● **EXERCISE REQUIREMENTS**: If a line in the entries contains the string "traffic", include that line in your answer.
• • •
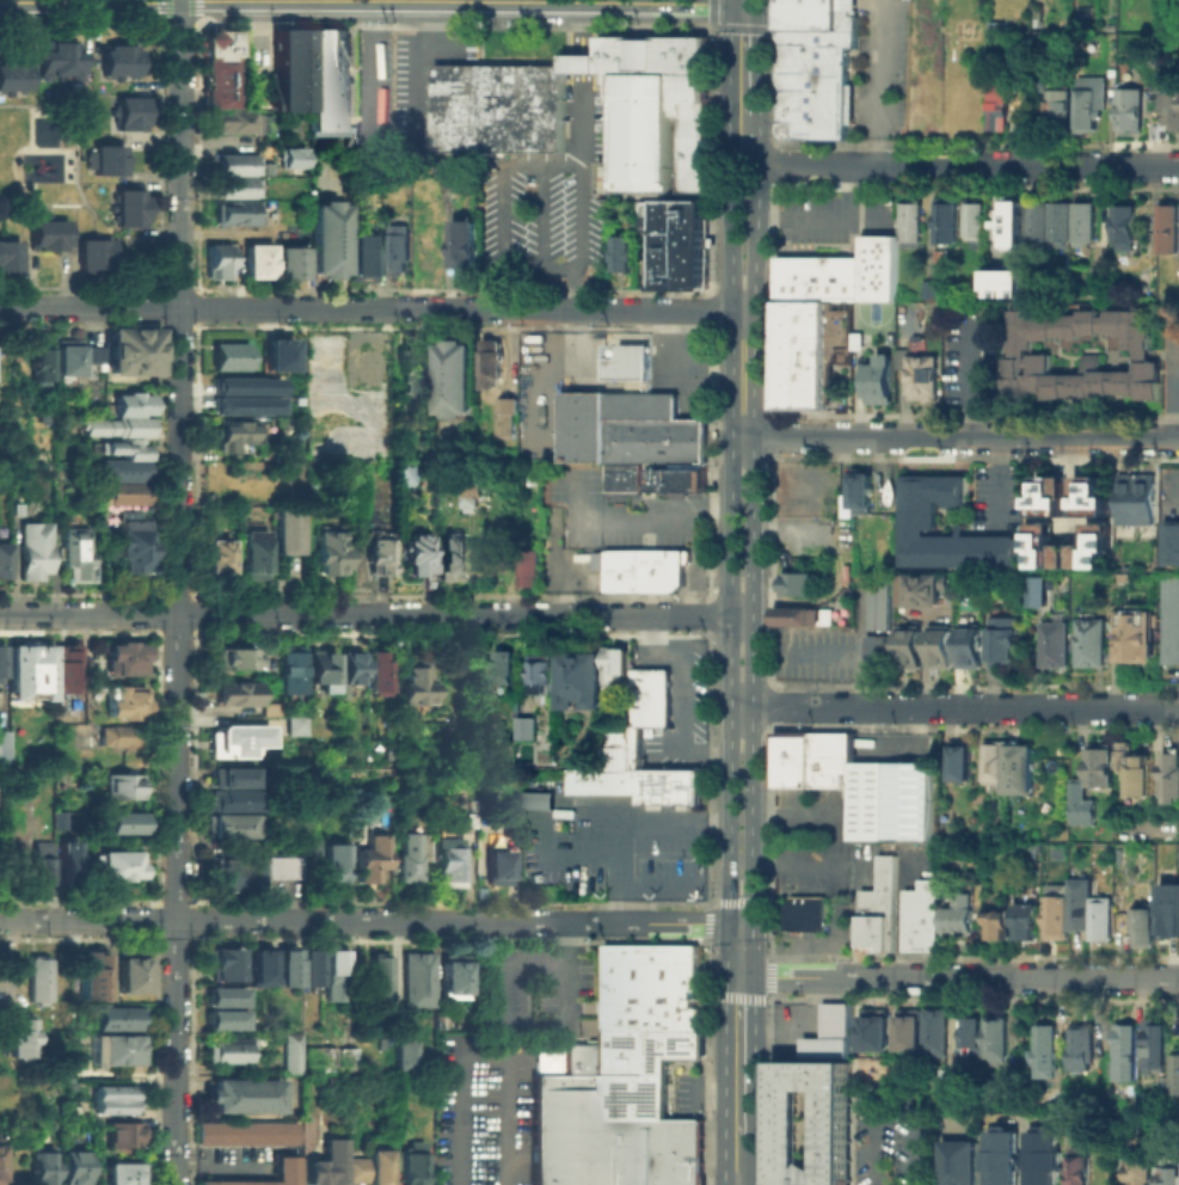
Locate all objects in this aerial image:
road: (410, 0)
road: (89, 1)
road: (468, 1)
road: (593, 1)
road: (732, 1)
road: (758, 2)
traffic signals: (732, 3)
traffic signals: (758, 4)
building: (818, 17)
building: (1172, 19)
road: (582, 46)
building: (219, 48)
road: (759, 58)
building: (656, 61)
road: (367, 63)
building: (63, 65)
building: (118, 65)
building: (289, 77)
building: (14, 81)
road: (872, 82)
building: (328, 86)
building: (815, 87)
road: (45, 105)
building: (1061, 108)
building: (1093, 108)
building: (1001, 109)
building: (130, 113)
building: (502, 113)
building: (1134, 114)
building: (1173, 114)
building: (239, 128)
road: (582, 128)
building: (662, 142)
road: (28, 143)
building: (286, 156)
building: (107, 161)
road: (969, 165)
road: (562, 166)
building: (235, 170)
road: (744, 188)
building: (234, 193)
parking lot: (557, 197)
building: (127, 207)
road: (15, 211)
road: (758, 211)
parking lot: (833, 212)
road: (503, 216)
road: (542, 216)
road: (828, 217)
building: (973, 217)
road: (582, 218)
building: (945, 219)
building: (1039, 219)
building: (234, 220)
building: (1013, 221)
building: (1061, 221)
building: (1083, 221)
building: (910, 222)
building: (1124, 225)
building: (1167, 227)
building: (47, 241)
building: (328, 246)
building: (681, 249)
building: (470, 251)
building: (403, 253)
building: (942, 254)
building: (92, 255)
building: (625, 259)
building: (9, 261)
building: (361, 263)
road: (558, 266)
building: (880, 266)
building: (215, 268)
building: (253, 268)
building: (286, 269)
building: (790, 277)
building: (816, 277)
building: (845, 277)
building: (1005, 280)
building: (931, 287)
road: (574, 288)
road: (376, 308)
building: (802, 311)
building: (890, 337)
building: (133, 353)
building: (274, 353)
building: (1030, 354)
building: (226, 355)
building: (63, 356)
parking lot: (971, 360)
building: (490, 361)
building: (802, 364)
parking lot: (1171, 364)
building: (41, 368)
building: (409, 373)
building: (922, 376)
building: (879, 378)
building: (458, 381)
road: (972, 381)
road: (1176, 381)
building: (242, 384)
building: (243, 404)
building: (131, 406)
building: (633, 417)
building: (512, 422)
building: (118, 427)
road: (955, 436)
building: (237, 438)
building: (119, 448)
road: (176, 460)
road: (732, 463)
building: (120, 471)
building: (402, 473)
road: (998, 478)
building: (658, 479)
building: (472, 489)
building: (861, 490)
road: (1174, 490)
parking lot: (997, 495)
building: (1049, 495)
parking lot: (1171, 495)
building: (120, 496)
building: (474, 498)
building: (1136, 498)
road: (651, 511)
building: (918, 513)
building: (1086, 515)
building: (287, 534)
building: (527, 536)
building: (1171, 541)
building: (129, 548)
building: (1041, 549)
building: (252, 554)
building: (332, 554)
building: (1061, 555)
building: (34, 556)
building: (378, 556)
building: (73, 557)
building: (417, 557)
building: (213, 559)
building: (1, 560)
building: (453, 561)
building: (527, 569)
building: (643, 570)
building: (800, 582)
building: (922, 587)
building: (1036, 590)
road: (376, 614)
building: (796, 615)
road: (752, 617)
building: (1170, 618)
road: (79, 630)
building: (1050, 634)
building: (1134, 634)
building: (1004, 637)
building: (1089, 640)
building: (910, 645)
building: (970, 646)
building: (939, 647)
building: (877, 648)
building: (229, 657)
road: (924, 660)
building: (123, 661)
building: (615, 663)
building: (1, 664)
building: (65, 667)
building: (317, 670)
building: (507, 671)
building: (30, 672)
building: (288, 672)
building: (349, 672)
building: (376, 676)
building: (545, 676)
building: (585, 681)
building: (412, 685)
building: (647, 693)
building: (235, 695)
parking lot: (672, 700)
building: (124, 703)
road: (955, 706)
building: (269, 711)
building: (290, 724)
building: (528, 727)
building: (118, 739)
building: (239, 742)
building: (617, 743)
building: (2, 750)
building: (1120, 754)
building: (991, 762)
building: (960, 763)
building: (1098, 765)
road: (156, 766)
building: (1018, 768)
building: (1141, 775)
building: (1170, 776)
building: (236, 777)
building: (602, 777)
building: (665, 783)
building: (846, 783)
building: (122, 789)
building: (537, 799)
building: (236, 801)
building: (1080, 803)
building: (58, 821)
road: (622, 821)
building: (226, 824)
building: (124, 825)
building: (311, 849)
building: (1024, 850)
building: (414, 856)
building: (370, 860)
road: (795, 861)
building: (451, 863)
building: (67, 865)
building: (42, 866)
building: (280, 866)
building: (331, 866)
parking lot: (811, 867)
building: (118, 869)
building: (498, 869)
building: (233, 874)
road: (79, 900)
building: (1075, 901)
building: (876, 906)
building: (1051, 907)
building: (1167, 907)
building: (954, 911)
building: (797, 912)
building: (916, 914)
building: (1097, 914)
building: (1023, 917)
road: (364, 921)
building: (994, 921)
building: (1139, 922)
traffic signals: (729, 923)
road: (740, 923)
traffic signals: (751, 923)
road: (834, 942)
road: (734, 950)
road: (745, 950)
building: (224, 965)
building: (256, 965)
building: (284, 965)
building: (307, 966)
building: (127, 973)
building: (331, 974)
building: (35, 977)
building: (92, 977)
traffic signals: (739, 977)
road: (959, 977)
building: (455, 978)
building: (651, 982)
building: (416, 983)
building: (379, 986)
parking lot: (535, 986)
building: (220, 995)
building: (592, 1017)
building: (220, 1018)
building: (114, 1020)
road: (520, 1022)
building: (830, 1031)
building: (18, 1033)
building: (938, 1035)
building: (970, 1035)
building: (910, 1036)
building: (875, 1037)
building: (995, 1039)
building: (1049, 1048)
building: (1158, 1048)
road: (480, 1051)
building: (1084, 1052)
road: (173, 1053)
building: (114, 1054)
building: (229, 1054)
building: (404, 1054)
building: (583, 1054)
building: (1130, 1055)
building: (292, 1060)
road: (739, 1060)
building: (642, 1065)
building: (1178, 1072)
building: (1011, 1082)
building: (332, 1085)
road: (890, 1097)
building: (243, 1099)
building: (112, 1103)
parking lot: (486, 1108)
building: (568, 1127)
building: (814, 1128)
building: (123, 1137)
building: (246, 1137)
parking lot: (894, 1138)
building: (631, 1149)
building: (679, 1149)
building: (1005, 1159)
building: (1047, 1159)
building: (326, 1163)
road: (731, 1163)
road: (748, 1163)
building: (412, 1165)
building: (963, 1165)
building: (40, 1167)
building: (1083, 1167)
building: (73, 1169)
building: (1142, 1169)
road: (216, 1170)
building: (368, 1171)
building: (276, 1174)
building: (123, 1175)
building: (1169, 1177)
• • •
● **OUTPUT OF THE TASK**:
traffic signals: (732, 3)
traffic signals: (758, 4)
traffic signals: (729, 923)
traffic signals: (751, 923)
traffic signals: (739, 977)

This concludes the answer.